Short exercise ▸ Rewrite every line of the entries below as a numbered list, leaving out any blank lines.
## BEGIN
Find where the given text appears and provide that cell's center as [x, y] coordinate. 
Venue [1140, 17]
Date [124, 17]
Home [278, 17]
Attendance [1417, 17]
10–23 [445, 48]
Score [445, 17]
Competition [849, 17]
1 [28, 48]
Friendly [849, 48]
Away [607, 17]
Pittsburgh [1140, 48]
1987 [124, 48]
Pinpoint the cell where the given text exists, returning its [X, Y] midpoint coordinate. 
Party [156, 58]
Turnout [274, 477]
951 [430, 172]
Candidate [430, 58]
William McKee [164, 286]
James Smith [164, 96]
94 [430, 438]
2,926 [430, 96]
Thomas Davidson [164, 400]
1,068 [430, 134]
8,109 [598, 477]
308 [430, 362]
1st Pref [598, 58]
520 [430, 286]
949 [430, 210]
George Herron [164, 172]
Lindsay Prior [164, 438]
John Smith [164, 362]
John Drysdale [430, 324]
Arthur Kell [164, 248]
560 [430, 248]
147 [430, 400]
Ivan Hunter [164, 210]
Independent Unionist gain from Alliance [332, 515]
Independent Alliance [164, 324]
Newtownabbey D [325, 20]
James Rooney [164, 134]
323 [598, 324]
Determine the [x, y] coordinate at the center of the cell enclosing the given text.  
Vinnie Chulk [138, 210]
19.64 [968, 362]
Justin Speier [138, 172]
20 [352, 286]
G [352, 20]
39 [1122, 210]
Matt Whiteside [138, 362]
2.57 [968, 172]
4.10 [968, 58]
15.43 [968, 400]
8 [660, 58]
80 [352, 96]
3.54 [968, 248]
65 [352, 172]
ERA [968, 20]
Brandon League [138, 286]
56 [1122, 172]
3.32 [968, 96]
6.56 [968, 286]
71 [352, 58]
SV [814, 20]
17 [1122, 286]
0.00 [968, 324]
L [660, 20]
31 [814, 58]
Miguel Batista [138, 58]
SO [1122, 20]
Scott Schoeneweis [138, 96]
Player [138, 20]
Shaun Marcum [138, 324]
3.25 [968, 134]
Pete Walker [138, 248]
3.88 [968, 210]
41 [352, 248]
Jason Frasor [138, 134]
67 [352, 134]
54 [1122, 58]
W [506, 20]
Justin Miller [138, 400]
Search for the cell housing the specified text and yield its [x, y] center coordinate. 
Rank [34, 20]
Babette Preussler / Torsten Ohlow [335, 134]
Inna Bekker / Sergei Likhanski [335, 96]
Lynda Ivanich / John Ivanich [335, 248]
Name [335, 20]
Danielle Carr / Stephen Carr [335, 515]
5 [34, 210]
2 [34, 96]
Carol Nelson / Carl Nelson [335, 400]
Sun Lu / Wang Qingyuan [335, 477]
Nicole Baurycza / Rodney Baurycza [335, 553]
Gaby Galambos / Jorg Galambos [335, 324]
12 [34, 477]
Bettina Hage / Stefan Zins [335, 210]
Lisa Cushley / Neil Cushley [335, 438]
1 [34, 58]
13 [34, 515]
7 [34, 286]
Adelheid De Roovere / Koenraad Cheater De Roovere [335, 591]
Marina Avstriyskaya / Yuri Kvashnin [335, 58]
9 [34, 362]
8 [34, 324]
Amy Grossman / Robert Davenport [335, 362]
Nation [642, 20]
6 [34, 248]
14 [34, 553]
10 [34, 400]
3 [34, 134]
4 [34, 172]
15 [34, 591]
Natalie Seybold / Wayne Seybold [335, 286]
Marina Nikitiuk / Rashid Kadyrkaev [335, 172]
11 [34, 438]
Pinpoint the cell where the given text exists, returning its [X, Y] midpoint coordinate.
## END
Output ▸
1. Find where the given text appears and provide that cell's center as [x, y] coordinate. 
2. Venue [1140, 17]
3. Date [124, 17]
4. Home [278, 17]
5. Attendance [1417, 17]
6. 10–23 [445, 48]
7. Score [445, 17]
8. Competition [849, 17]
9. 1 [28, 48]
10. Friendly [849, 48]
11. Away [607, 17]
12. Pittsburgh [1140, 48]
13. 1987 [124, 48]
14. Pinpoint the cell where the given text exists, returning its [X, Y] midpoint coordinate. 
15. Party [156, 58]
16. Turnout [274, 477]
17. 951 [430, 172]
18. Candidate [430, 58]
19. William McKee [164, 286]
20. James Smith [164, 96]
21. 94 [430, 438]
22. 2,926 [430, 96]
23. Thomas Davidson [164, 400]
24. 1,068 [430, 134]
25. 8,109 [598, 477]
26. 308 [430, 362]
27. 1st Pref [598, 58]
28. 520 [430, 286]
29. 949 [430, 210]
30. George Herron [164, 172]
31. Lindsay Prior [164, 438]
32. John Smith [164, 362]
33. John Drysdale [430, 324]
34. Arthur Kell [164, 248]
35. 560 [430, 248]
36. 147 [430, 400]
37. Ivan Hunter [164, 210]
38. Independent Unionist gain from Alliance [332, 515]
39. Independent Alliance [164, 324]
40. Newtownabbey D [325, 20]
41. James Rooney [164, 134]
42. 323 [598, 324]
43. Determine the [x, y] coordinate at the center of the cell enclosing the given text.  
44. Vinnie Chulk [138, 210]
45. 19.64 [968, 362]
46. Justin Speier [138, 172]
47. 20 [352, 286]
48. G [352, 20]
49. 39 [1122, 210]
50. Matt Whiteside [138, 362]
51. 2.57 [968, 172]
52. 4.10 [968, 58]
53. 15.43 [968, 400]
54. 8 [660, 58]
55. 80 [352, 96]
56. 3.54 [968, 248]
57. 65 [352, 172]
58. ERA [968, 20]
59. Brandon League [138, 286]
60. 56 [1122, 172]
61. 3.32 [968, 96]
62. 6.56 [968, 286]
63. 71 [352, 58]
64. SV [814, 20]
65. 17 [1122, 286]
66. 0.00 [968, 324]
67. L [660, 20]
68. 31 [814, 58]
69. Miguel Batista [138, 58]
70. SO [1122, 20]
71. Scott Schoeneweis [138, 96]
72. Player [138, 20]
73. Shaun Marcum [138, 324]
74. 3.25 [968, 134]
75. Pete Walker [138, 248]
76. 3.88 [968, 210]
77. 41 [352, 248]
78. Jason Frasor [138, 134]
79. 67 [352, 134]
80. 54 [1122, 58]
81. W [506, 20]
82. Justin Miller [138, 400]
83. Search for the cell housing the specified text and yield its [x, y] center coordinate. 
84. Rank [34, 20]
85. Babette Preussler / Torsten Ohlow [335, 134]
86. Inna Bekker / Sergei Likhanski [335, 96]
87. Lynda Ivanich / John Ivanich [335, 248]
88. Name [335, 20]
89. Danielle Carr / Stephen Carr [335, 515]
90. 5 [34, 210]
91. 2 [34, 96]
92. Carol Nelson / Carl Nelson [335, 400]
93. Sun Lu / Wang Qingyuan [335, 477]
94. Nicole Baurycza / Rodney Baurycza [335, 553]
95. Gaby Galambos / Jorg Galambos [335, 324]
96. 12 [34, 477]
97. Bettina Hage / Stefan Zins [335, 210]
98. Lisa Cushley / Neil Cushley [335, 438]
99. 1 [34, 58]
100. 13 [34, 515]
101. 7 [34, 286]
102. Adelheid De Roovere / Koenraad Cheater De Roovere [335, 591]
103. Marina Avstriyskaya / Yuri Kvashnin [335, 58]
104. 9 [34, 362]
105. 8 [34, 324]
106. Amy Grossman / Robert Davenport [335, 362]
107. Nation [642, 20]
108. 6 [34, 248]
109. 14 [34, 553]
110. 10 [34, 400]
111. 3 [34, 134]
112. 4 [34, 172]
113. 15 [34, 591]
114. Natalie Seybold / Wayne Seybold [335, 286]
115. Marina Nikitiuk / Rashid Kadyrkaev [335, 172]
116. 11 [34, 438]
117. Pinpoint the cell where the given text exists, returning its [X, Y] midpoint coordinate.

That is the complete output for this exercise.